[WHAT THE EXERCISE ASKS] Go through the data below and copy it exactly, skipping every picture.

[SUPPLIED INFORMATION]
....

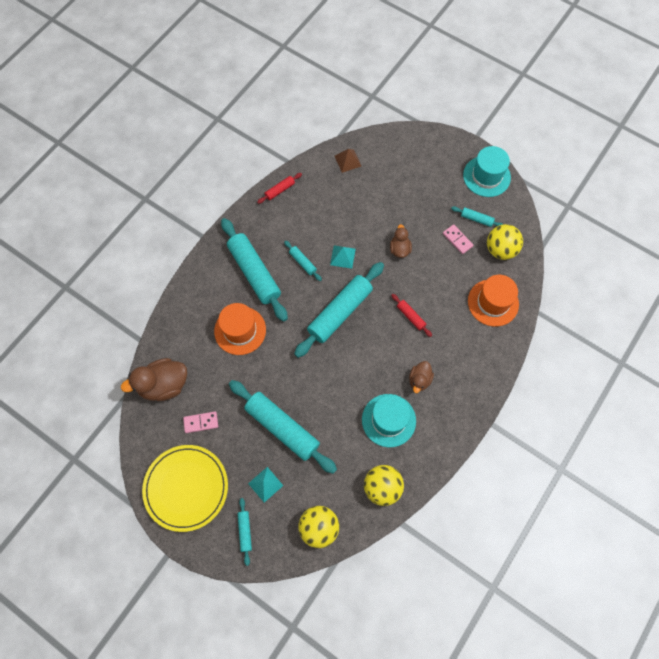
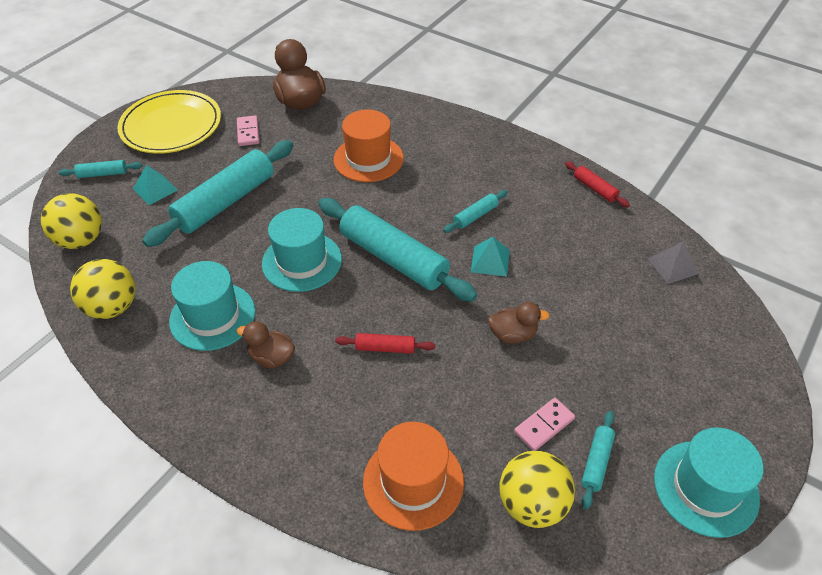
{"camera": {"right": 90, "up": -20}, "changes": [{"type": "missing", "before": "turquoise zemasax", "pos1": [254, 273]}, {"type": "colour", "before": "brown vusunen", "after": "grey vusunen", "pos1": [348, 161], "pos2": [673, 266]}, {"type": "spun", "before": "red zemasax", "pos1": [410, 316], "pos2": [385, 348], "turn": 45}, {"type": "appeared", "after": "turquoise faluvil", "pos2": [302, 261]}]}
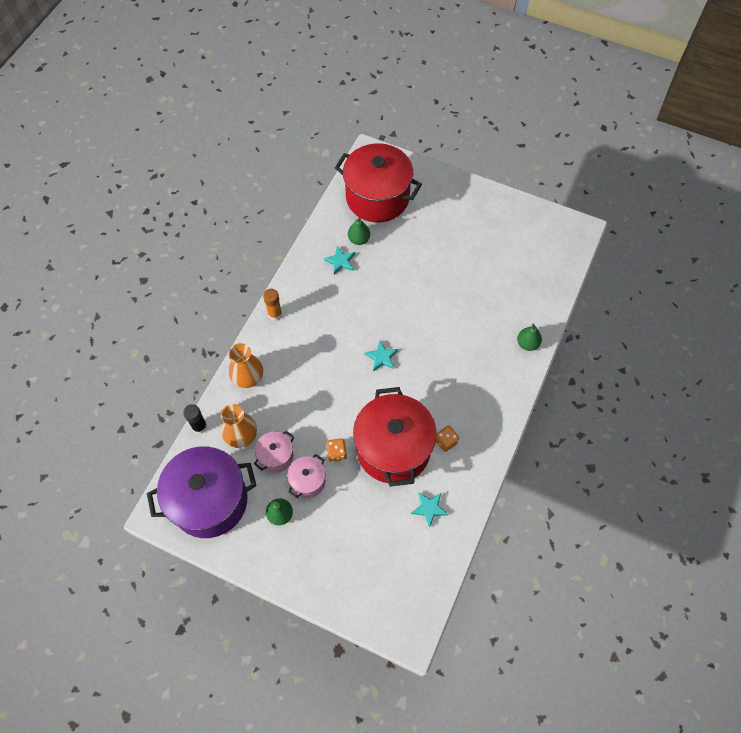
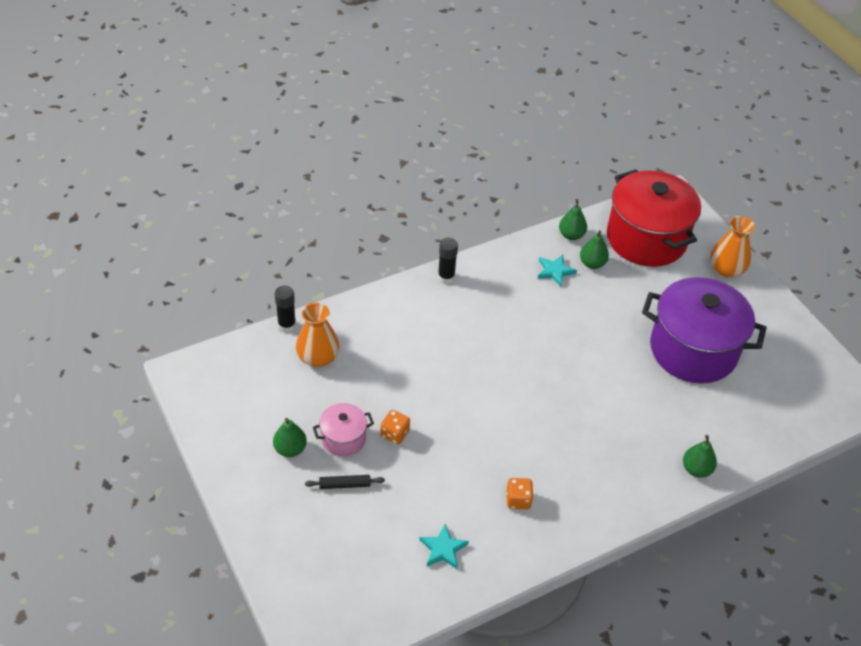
{"camera": {"right": 35, "up": -15}, "changes": [{"type": "relocated", "before": "purple vidovarul", "pos1": [209, 501], "pos2": [693, 350]}, {"type": "relocated", "before": "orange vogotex", "pos1": [248, 377], "pos2": [726, 269]}, {"type": "missing", "before": "pink vidovarul", "pos1": [276, 456]}, {"type": "colour", "before": "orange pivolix", "after": "black pivolix", "pos1": [275, 314], "pos2": [446, 277]}, {"type": "missing", "before": "red vidovarul", "pos1": [393, 449]}, {"type": "missing", "before": "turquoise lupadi", "pos1": [382, 357]}, {"type": "appeared", "after": "black zemasax", "pos2": [344, 485]}, {"type": "appeared", "after": "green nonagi", "pos2": [571, 235]}]}
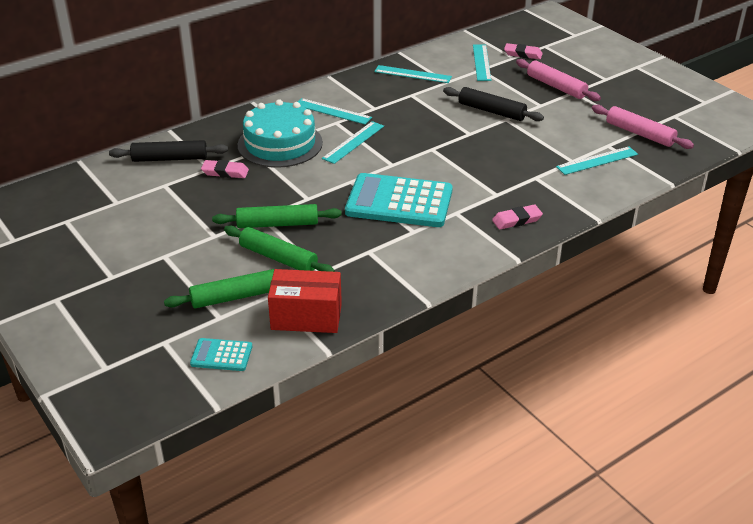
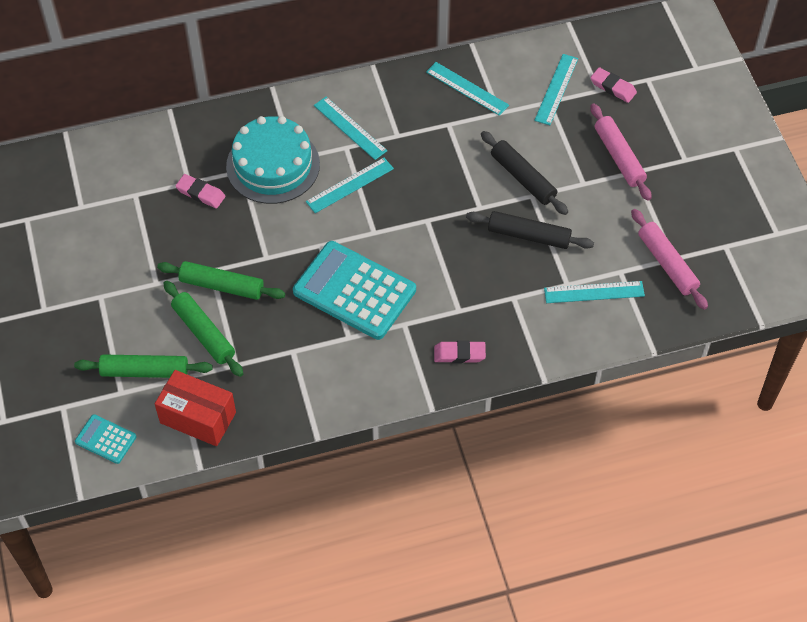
{"camera": {"right": 20, "up": 20}, "changes": [{"type": "relocated", "before": "black zemasax", "pos1": [169, 158], "pos2": [528, 235]}]}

....

[YOUR RESPONSE]
{"camera": {"right": 90, "up": -20}, "changes": [{"type": "missing", "before": "turquoise zemasax", "pos1": [254, 273]}, {"type": "colour", "before": "brown vusunen", "after": "grey vusunen", "pos1": [348, 161], "pos2": [673, 266]}, {"type": "spun", "before": "red zemasax", "pos1": [410, 316], "pos2": [385, 348], "turn": 45}, {"type": "appeared", "after": "turquoise faluvil", "pos2": [302, 261]}]}
{"camera": {"right": 35, "up": -15}, "changes": [{"type": "relocated", "before": "purple vidovarul", "pos1": [209, 501], "pos2": [693, 350]}, {"type": "relocated", "before": "orange vogotex", "pos1": [248, 377], "pos2": [726, 269]}, {"type": "missing", "before": "pink vidovarul", "pos1": [276, 456]}, {"type": "colour", "before": "orange pivolix", "after": "black pivolix", "pos1": [275, 314], "pos2": [446, 277]}, {"type": "missing", "before": "red vidovarul", "pos1": [393, 449]}, {"type": "missing", "before": "turquoise lupadi", "pos1": [382, 357]}, {"type": "appeared", "after": "black zemasax", "pos2": [344, 485]}, {"type": "appeared", "after": "green nonagi", "pos2": [571, 235]}]}
{"camera": {"right": 20, "up": 20}, "changes": [{"type": "relocated", "before": "black zemasax", "pos1": [169, 158], "pos2": [528, 235]}]}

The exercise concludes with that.